* _AIM OF THE TASK_
Print the data exactly. Omit the pictures.

* _SOURCE DATA_
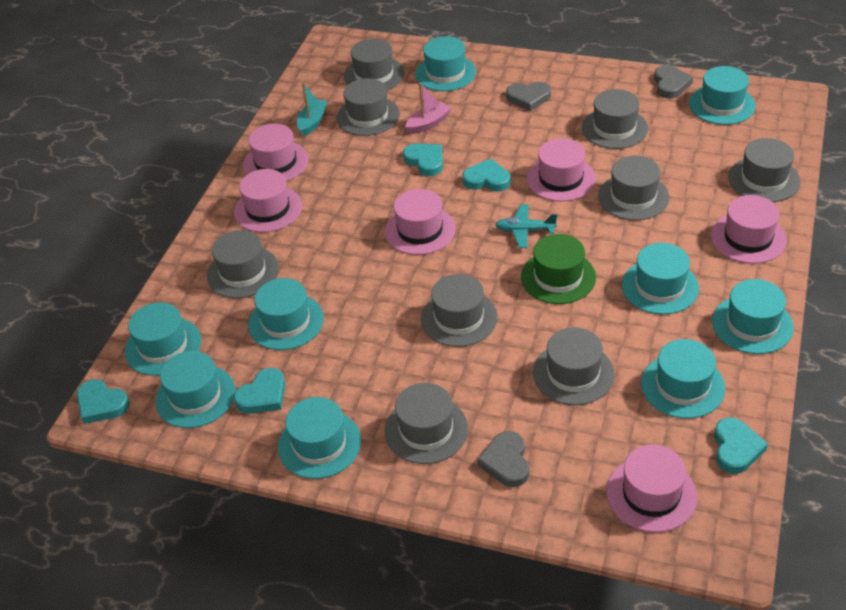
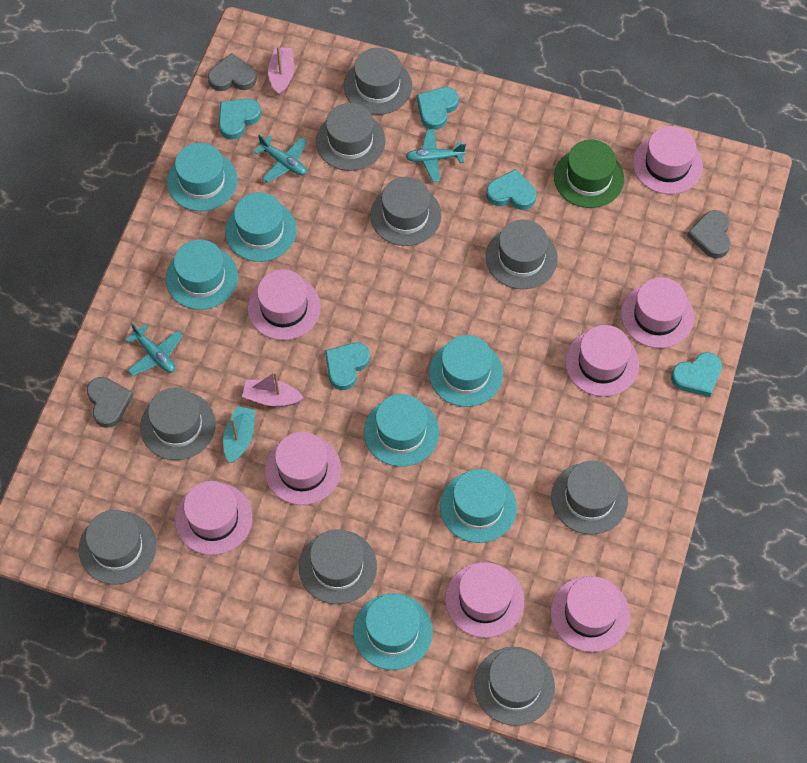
pink boat: 1 -> 2
pink hat: 6 -> 8
turquoise hat: 9 -> 7
turquoise plane: 1 -> 3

* _RESULT OF THIS EXERCISE_
pink boat: 1 -> 2
pink hat: 6 -> 8
turquoise hat: 9 -> 7
turquoise plane: 1 -> 3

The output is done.